(TO DO) With pictures left out, return only the lines from the line containing "[(21,129),(34,136),(42,119),(29,112),(21,129)]" through the end of the material below, both included.

(SOURCE DATA)
"""

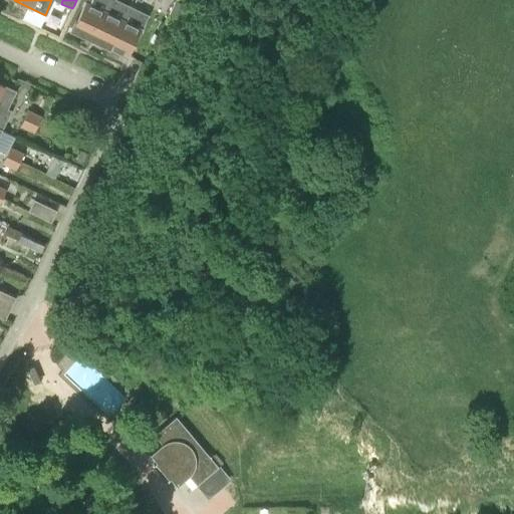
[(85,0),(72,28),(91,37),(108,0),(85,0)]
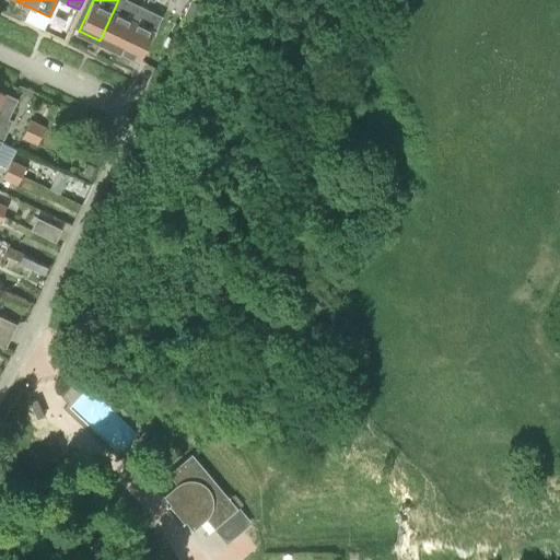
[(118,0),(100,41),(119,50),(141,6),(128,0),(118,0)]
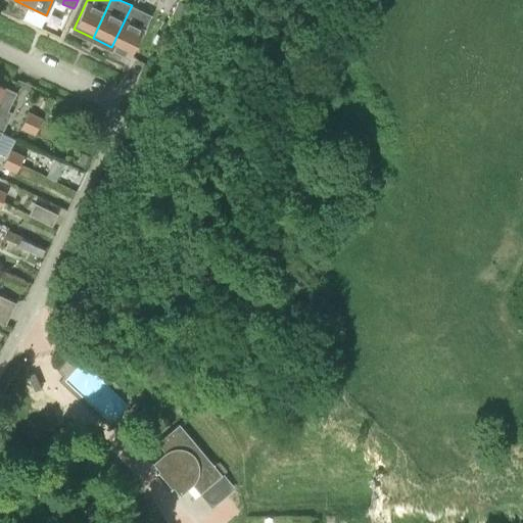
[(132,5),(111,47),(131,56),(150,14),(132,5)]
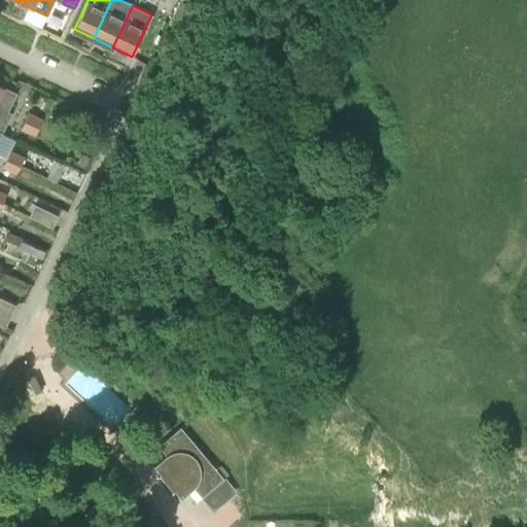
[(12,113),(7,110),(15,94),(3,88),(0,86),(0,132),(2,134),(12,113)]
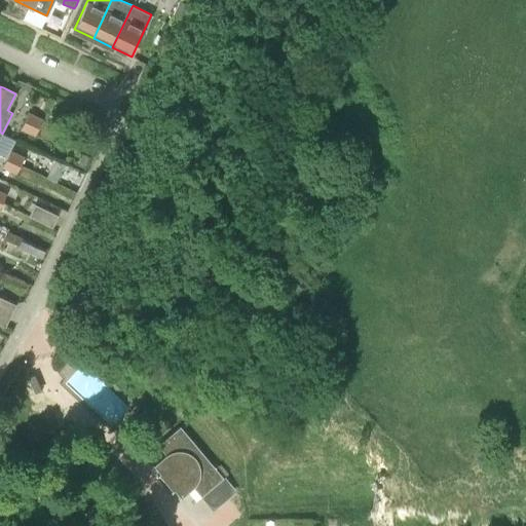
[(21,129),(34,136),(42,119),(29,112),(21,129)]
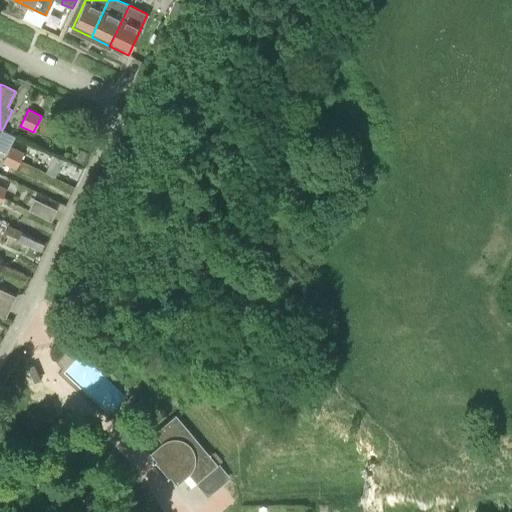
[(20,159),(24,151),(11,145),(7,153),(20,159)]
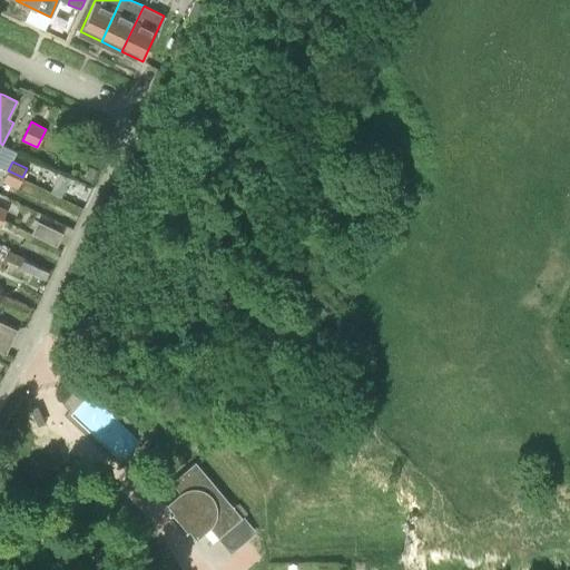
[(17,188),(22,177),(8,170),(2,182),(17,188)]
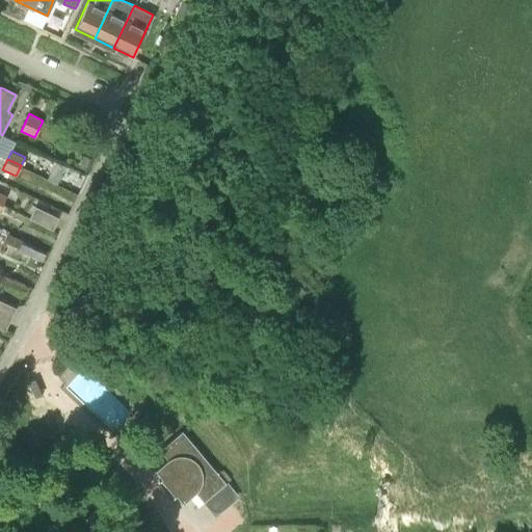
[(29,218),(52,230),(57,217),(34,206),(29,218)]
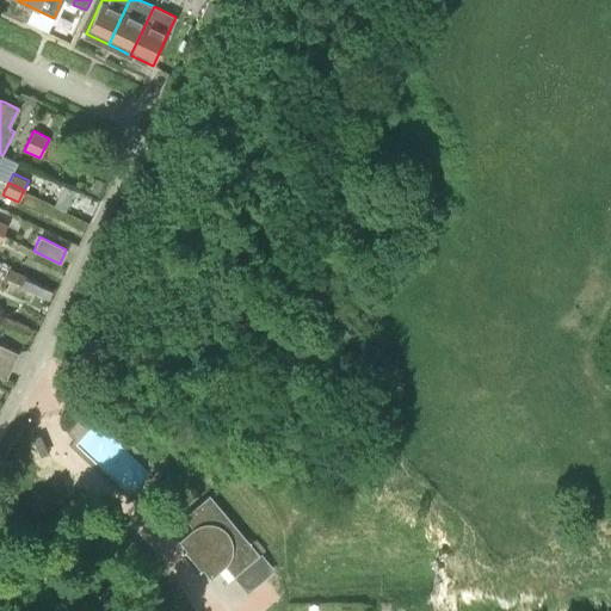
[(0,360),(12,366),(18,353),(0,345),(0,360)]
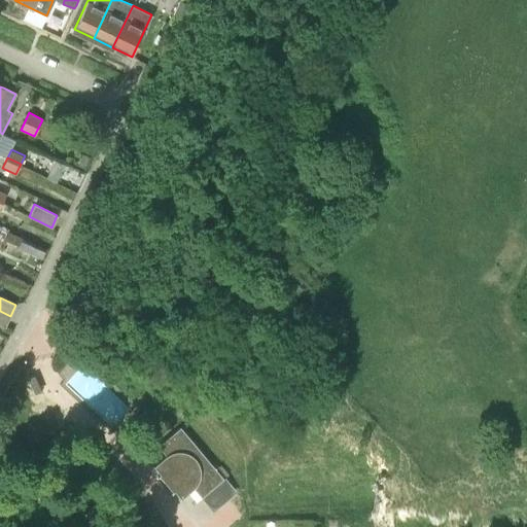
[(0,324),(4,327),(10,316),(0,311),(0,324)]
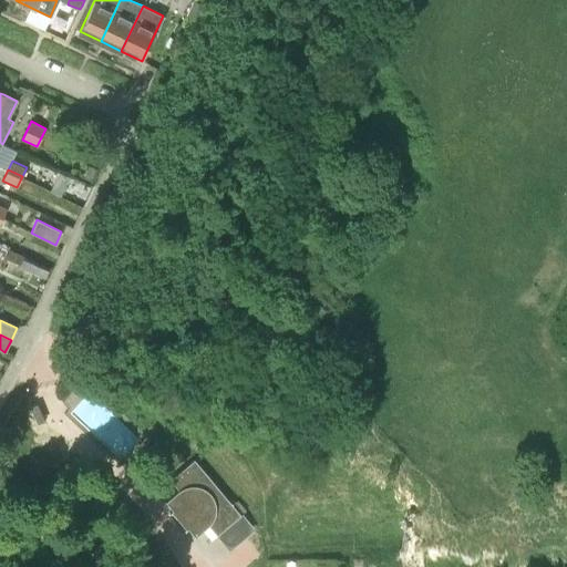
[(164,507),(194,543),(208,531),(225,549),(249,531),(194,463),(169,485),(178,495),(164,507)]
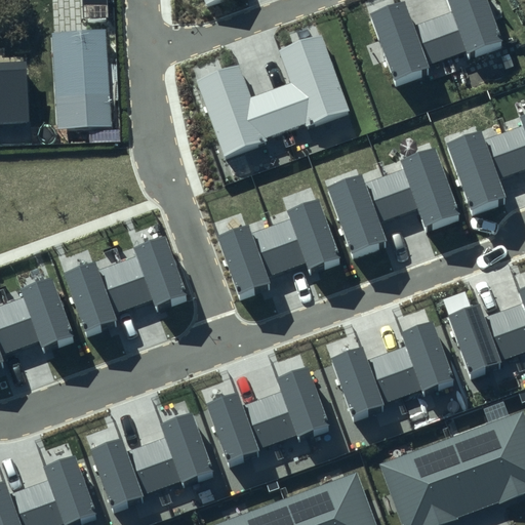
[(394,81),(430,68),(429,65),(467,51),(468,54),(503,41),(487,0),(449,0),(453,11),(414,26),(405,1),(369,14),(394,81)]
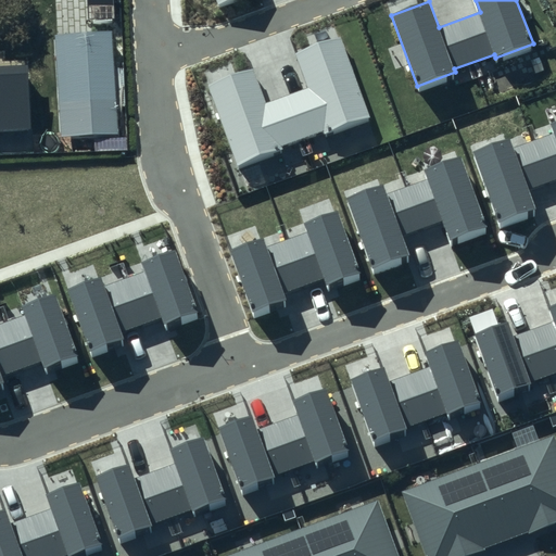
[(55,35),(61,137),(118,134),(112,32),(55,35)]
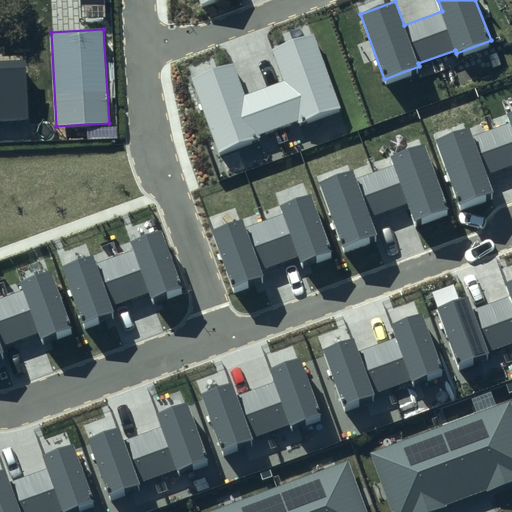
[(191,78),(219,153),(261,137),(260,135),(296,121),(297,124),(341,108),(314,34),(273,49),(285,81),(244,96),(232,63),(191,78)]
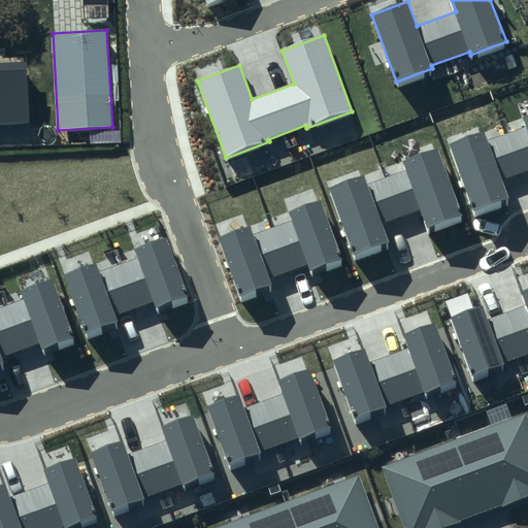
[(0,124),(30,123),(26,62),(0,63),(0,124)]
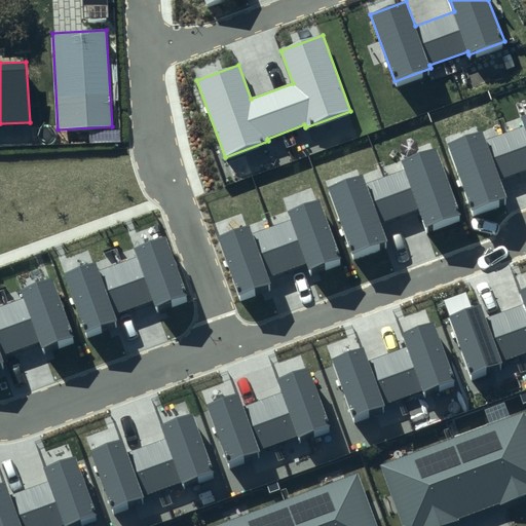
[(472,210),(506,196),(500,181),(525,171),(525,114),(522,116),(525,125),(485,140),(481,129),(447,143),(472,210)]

"""

(EXERCISE SOLUTION)
[(21,129),(34,136),(42,119),(29,112),(21,129)]
[(20,159),(24,151),(11,145),(7,153),(20,159)]
[(17,188),(22,177),(8,170),(2,182),(17,188)]
[(29,218),(52,230),(57,217),(34,206),(29,218)]
[(0,360),(12,366),(18,353),(0,345),(0,360)]
[(0,324),(4,327),(10,316),(0,311),(0,324)]
[(164,507),(194,543),(208,531),(225,549),(249,531),(194,463),(169,485),(178,495),(164,507)]
[(394,81),(430,68),(429,65),(467,51),(468,54),(503,41),(487,0),(449,0),(453,11),(414,26),(405,1),(369,14),(394,81)]
[(55,35),(61,137),(118,134),(112,32),(55,35)]
[(191,78),(219,153),(261,137),(260,135),(296,121),(297,124),(341,108),(314,34),(273,49),(285,81),(244,96),(232,63),(191,78)]
[(0,124),(30,123),(26,62),(0,63),(0,124)]
[(472,210),(506,196),(500,181),(525,171),(525,114),(522,116),(525,125),(485,140),(481,129),(447,143),(472,210)]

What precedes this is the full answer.